Wherever the string "lime" shows up in the data below, copy the whole line.

RECORDS TO PROCESS »
- - - -
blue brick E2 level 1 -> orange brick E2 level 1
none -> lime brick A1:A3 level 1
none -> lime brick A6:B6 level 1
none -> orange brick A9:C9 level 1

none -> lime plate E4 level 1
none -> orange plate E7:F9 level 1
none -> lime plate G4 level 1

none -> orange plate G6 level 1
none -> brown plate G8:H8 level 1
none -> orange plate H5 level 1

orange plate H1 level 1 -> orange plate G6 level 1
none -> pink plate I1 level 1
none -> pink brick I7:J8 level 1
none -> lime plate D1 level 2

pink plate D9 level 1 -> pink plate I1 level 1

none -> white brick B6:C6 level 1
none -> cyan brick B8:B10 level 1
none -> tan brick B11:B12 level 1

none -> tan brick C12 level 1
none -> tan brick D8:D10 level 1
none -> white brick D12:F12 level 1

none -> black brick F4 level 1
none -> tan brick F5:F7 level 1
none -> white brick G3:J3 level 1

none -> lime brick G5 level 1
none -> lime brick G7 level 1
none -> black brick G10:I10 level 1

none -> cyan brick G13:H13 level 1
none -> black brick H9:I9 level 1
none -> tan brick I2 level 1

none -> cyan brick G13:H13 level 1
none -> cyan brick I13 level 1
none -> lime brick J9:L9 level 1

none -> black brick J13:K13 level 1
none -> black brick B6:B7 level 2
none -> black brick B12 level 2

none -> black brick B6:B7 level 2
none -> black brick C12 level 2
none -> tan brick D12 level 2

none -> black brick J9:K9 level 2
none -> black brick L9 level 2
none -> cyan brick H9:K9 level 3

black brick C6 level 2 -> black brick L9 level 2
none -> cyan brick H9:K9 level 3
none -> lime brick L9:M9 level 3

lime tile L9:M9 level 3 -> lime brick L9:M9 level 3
- - - -
SOLUTION TO THE EXERCISE »
none -> lime brick A1:A3 level 1
none -> lime brick A6:B6 level 1
none -> lime plate E4 level 1
none -> lime plate G4 level 1
none -> lime plate D1 level 2
none -> lime brick G5 level 1
none -> lime brick G7 level 1
none -> lime brick J9:L9 level 1
none -> lime brick L9:M9 level 3
lime tile L9:M9 level 3 -> lime brick L9:M9 level 3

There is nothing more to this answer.